» Object state comparisons
[Start of Attachment]

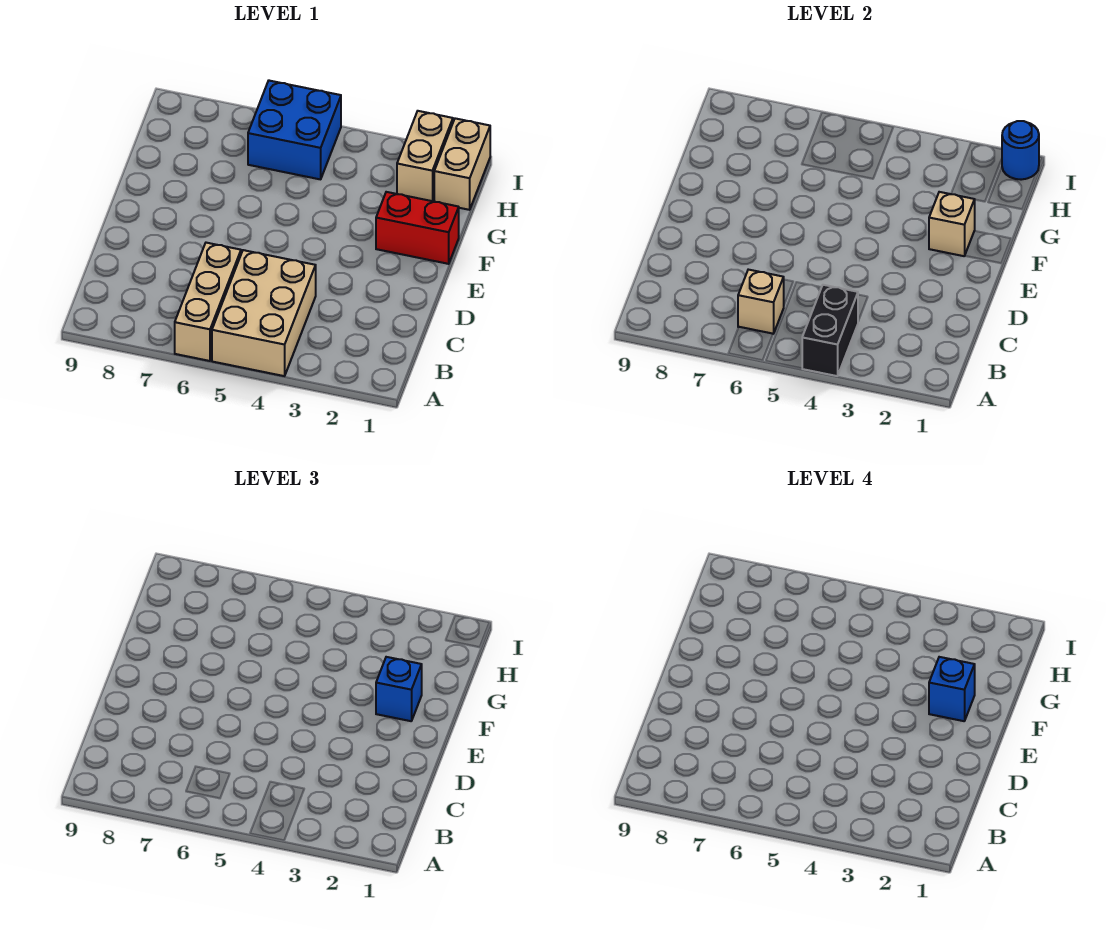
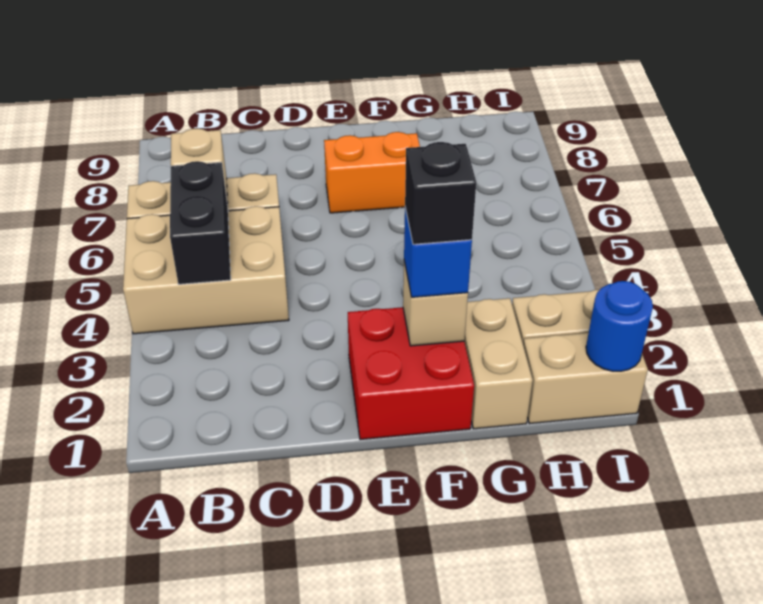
black brick A4:B4 level 2 -> black brick B4:B5 level 2
none -> orange brick E7:F7 level 1
red brick F1:F2 level 1 -> red brick E1:F2 level 1
blue brick F2 level 4 -> black brick F2 level 4
none -> tan brick G1:G2 level 1
blue brick H5:I6 level 1 -> none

[End of Attachment]

» WHAT TO WORK ON
Reproduce only those lines of the entries above that run from the line with "none -> orange brick E7:F7 level 1" to the final line.

» ANSWER
none -> orange brick E7:F7 level 1
red brick F1:F2 level 1 -> red brick E1:F2 level 1
blue brick F2 level 4 -> black brick F2 level 4
none -> tan brick G1:G2 level 1
blue brick H5:I6 level 1 -> none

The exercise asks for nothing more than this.